• _Task goal_: Only the lines from the line containing "[284,432,317,467]" to the end of the entries should be repeated, exactly as they appear.

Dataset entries
......

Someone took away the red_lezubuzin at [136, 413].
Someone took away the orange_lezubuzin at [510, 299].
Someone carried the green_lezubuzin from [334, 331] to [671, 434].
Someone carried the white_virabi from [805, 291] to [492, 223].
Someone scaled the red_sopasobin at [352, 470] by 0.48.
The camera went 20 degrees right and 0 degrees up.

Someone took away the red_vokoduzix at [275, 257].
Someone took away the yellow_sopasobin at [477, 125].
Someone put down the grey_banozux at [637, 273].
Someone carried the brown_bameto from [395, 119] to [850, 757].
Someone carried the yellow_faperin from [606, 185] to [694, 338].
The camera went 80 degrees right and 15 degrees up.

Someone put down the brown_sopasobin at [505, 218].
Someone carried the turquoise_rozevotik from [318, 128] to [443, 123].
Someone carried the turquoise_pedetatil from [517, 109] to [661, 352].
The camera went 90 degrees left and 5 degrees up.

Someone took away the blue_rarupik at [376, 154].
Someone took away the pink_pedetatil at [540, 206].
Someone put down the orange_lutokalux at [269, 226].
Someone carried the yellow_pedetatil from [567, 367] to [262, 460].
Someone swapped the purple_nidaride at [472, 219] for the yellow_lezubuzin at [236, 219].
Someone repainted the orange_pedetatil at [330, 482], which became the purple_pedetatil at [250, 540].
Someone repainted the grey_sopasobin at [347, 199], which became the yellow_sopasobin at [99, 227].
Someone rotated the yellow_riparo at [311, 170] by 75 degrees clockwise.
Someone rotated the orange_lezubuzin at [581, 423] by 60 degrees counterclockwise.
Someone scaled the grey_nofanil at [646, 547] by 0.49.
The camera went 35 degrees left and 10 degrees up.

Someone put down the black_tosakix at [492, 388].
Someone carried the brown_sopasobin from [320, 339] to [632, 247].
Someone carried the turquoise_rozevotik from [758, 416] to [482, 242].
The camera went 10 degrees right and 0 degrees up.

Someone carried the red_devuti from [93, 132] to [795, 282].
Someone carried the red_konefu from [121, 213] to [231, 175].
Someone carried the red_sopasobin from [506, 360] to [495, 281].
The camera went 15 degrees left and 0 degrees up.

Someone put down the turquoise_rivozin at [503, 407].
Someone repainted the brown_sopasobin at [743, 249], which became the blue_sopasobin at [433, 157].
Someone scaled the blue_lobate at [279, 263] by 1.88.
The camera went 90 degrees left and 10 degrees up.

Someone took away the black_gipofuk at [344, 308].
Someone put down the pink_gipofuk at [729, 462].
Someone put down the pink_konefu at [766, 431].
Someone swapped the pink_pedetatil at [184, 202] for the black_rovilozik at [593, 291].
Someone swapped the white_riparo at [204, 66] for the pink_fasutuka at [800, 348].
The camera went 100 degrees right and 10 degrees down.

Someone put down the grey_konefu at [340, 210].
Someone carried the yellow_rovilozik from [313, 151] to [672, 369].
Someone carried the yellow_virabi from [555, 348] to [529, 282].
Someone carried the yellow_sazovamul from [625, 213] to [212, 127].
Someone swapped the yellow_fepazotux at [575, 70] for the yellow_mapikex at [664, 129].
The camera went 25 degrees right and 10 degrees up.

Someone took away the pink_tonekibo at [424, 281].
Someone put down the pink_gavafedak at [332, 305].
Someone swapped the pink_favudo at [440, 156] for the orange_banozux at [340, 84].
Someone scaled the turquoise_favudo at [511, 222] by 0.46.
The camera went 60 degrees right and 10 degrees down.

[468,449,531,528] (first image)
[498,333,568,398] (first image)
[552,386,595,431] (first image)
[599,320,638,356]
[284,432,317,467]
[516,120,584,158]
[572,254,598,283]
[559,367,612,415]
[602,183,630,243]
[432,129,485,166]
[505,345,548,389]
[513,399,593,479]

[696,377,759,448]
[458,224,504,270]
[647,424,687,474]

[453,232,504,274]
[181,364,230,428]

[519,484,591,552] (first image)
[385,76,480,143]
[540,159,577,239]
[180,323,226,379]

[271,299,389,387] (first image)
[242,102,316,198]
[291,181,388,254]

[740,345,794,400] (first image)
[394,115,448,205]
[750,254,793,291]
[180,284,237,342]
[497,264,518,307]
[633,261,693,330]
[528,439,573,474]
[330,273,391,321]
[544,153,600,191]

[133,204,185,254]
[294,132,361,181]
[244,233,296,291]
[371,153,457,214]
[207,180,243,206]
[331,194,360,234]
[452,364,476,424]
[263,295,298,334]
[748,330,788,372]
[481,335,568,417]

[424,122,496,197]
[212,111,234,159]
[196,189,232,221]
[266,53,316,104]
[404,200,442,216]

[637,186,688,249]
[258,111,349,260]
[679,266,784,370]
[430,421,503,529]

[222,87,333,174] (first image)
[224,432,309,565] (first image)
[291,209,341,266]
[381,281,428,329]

......

• _Worked solution_:
[284,432,317,467]
[516,120,584,158]
[572,254,598,283]
[559,367,612,415]
[602,183,630,243]
[432,129,485,166]
[505,345,548,389]
[513,399,593,479]

[696,377,759,448]
[458,224,504,270]
[647,424,687,474]

[453,232,504,274]
[181,364,230,428]

[519,484,591,552] (first image)
[385,76,480,143]
[540,159,577,239]
[180,323,226,379]

[271,299,389,387] (first image)
[242,102,316,198]
[291,181,388,254]

[740,345,794,400] (first image)
[394,115,448,205]
[750,254,793,291]
[180,284,237,342]
[497,264,518,307]
[633,261,693,330]
[528,439,573,474]
[330,273,391,321]
[544,153,600,191]

[133,204,185,254]
[294,132,361,181]
[244,233,296,291]
[371,153,457,214]
[207,180,243,206]
[331,194,360,234]
[452,364,476,424]
[263,295,298,334]
[748,330,788,372]
[481,335,568,417]

[424,122,496,197]
[212,111,234,159]
[196,189,232,221]
[266,53,316,104]
[404,200,442,216]

[637,186,688,249]
[258,111,349,260]
[679,266,784,370]
[430,421,503,529]

[222,87,333,174] (first image)
[224,432,309,565] (first image)
[291,209,341,266]
[381,281,428,329]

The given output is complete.